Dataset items
—————
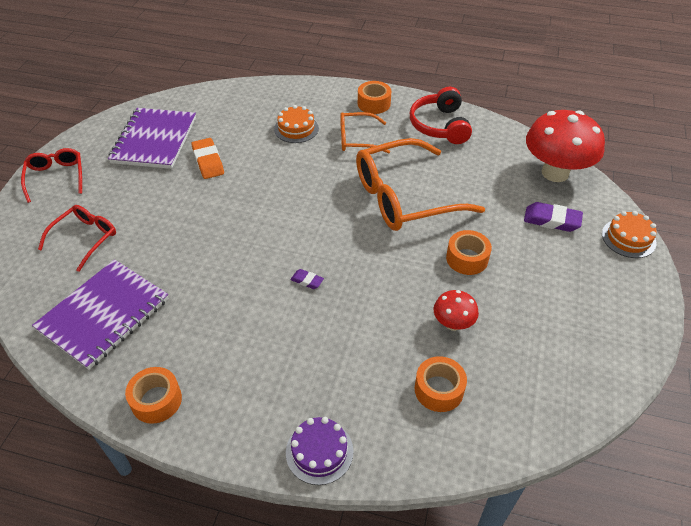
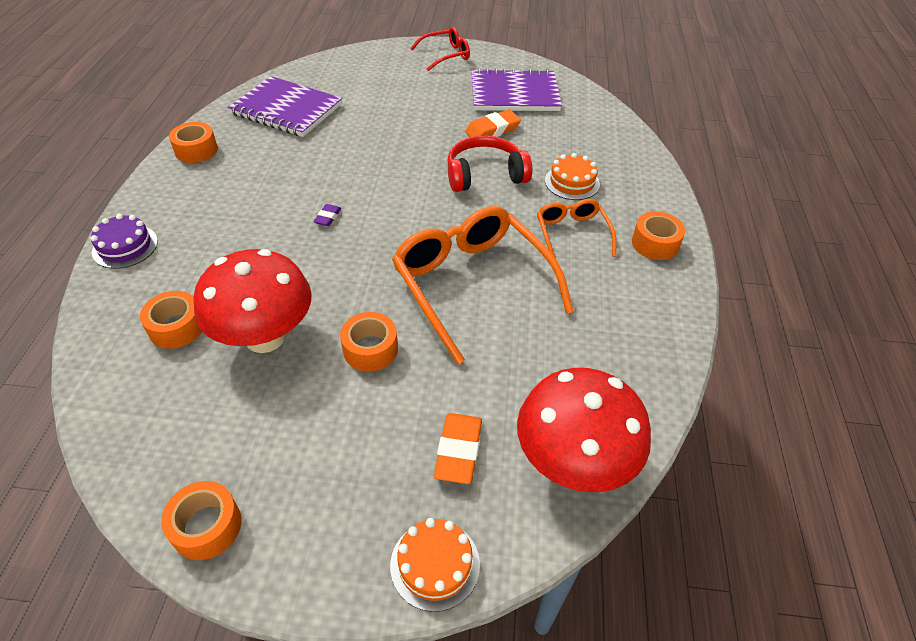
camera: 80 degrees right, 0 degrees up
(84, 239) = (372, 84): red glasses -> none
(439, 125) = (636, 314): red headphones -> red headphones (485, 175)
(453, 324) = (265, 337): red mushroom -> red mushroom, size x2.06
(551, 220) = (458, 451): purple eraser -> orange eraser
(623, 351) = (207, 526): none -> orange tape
—————
Begin with the line that contains "(439, 125) = (636, 314): red" and end with the last line of the data. Repeat those two lines and all between them exactly.

(439, 125) = (636, 314): red headphones -> red headphones (485, 175)
(453, 324) = (265, 337): red mushroom -> red mushroom, size x2.06
(551, 220) = (458, 451): purple eraser -> orange eraser
(623, 351) = (207, 526): none -> orange tape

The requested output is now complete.